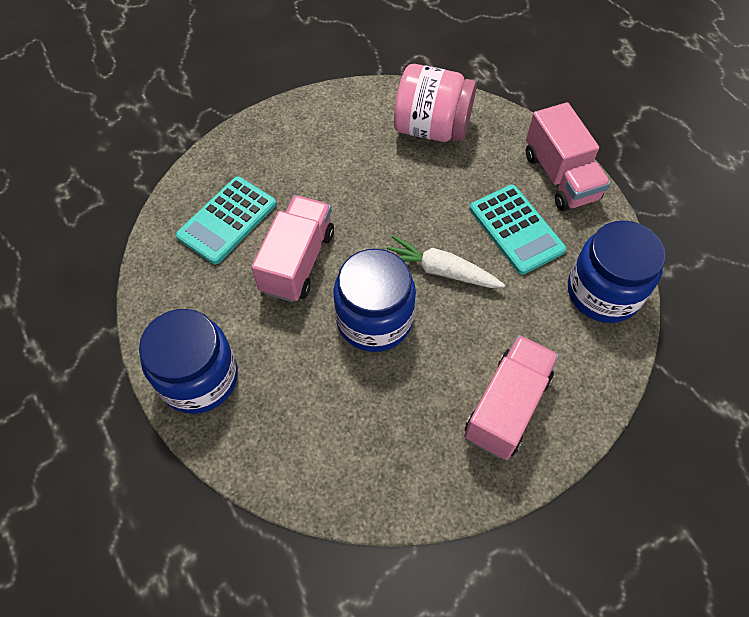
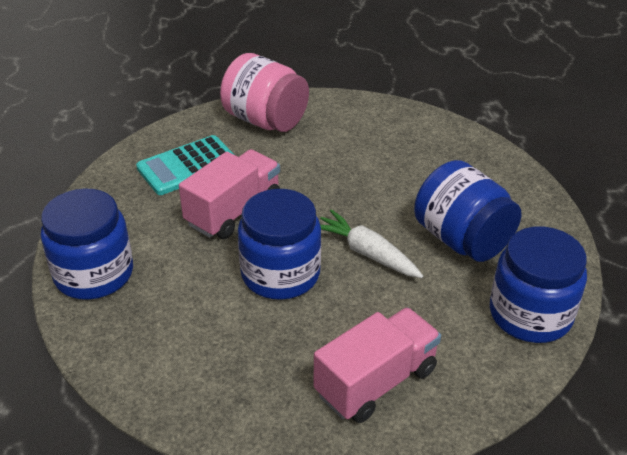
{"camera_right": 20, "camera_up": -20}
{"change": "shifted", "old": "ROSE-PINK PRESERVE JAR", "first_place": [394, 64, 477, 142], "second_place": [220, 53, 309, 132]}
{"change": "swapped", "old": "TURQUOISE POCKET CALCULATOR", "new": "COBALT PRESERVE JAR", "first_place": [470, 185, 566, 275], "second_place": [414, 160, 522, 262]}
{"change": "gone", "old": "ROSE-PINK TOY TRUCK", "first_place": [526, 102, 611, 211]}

_WHAT TO DO_.
Retype the data exactly as it stands, but keep the images out of your copy.

_ANSWER SECTION_.
{"camera_right": 20, "camera_up": -20}
{"change": "shifted", "old": "ROSE-PINK PRESERVE JAR", "first_place": [394, 64, 477, 142], "second_place": [220, 53, 309, 132]}
{"change": "swapped", "old": "TURQUOISE POCKET CALCULATOR", "new": "COBALT PRESERVE JAR", "first_place": [470, 185, 566, 275], "second_place": [414, 160, 522, 262]}
{"change": "gone", "old": "ROSE-PINK TOY TRUCK", "first_place": [526, 102, 611, 211]}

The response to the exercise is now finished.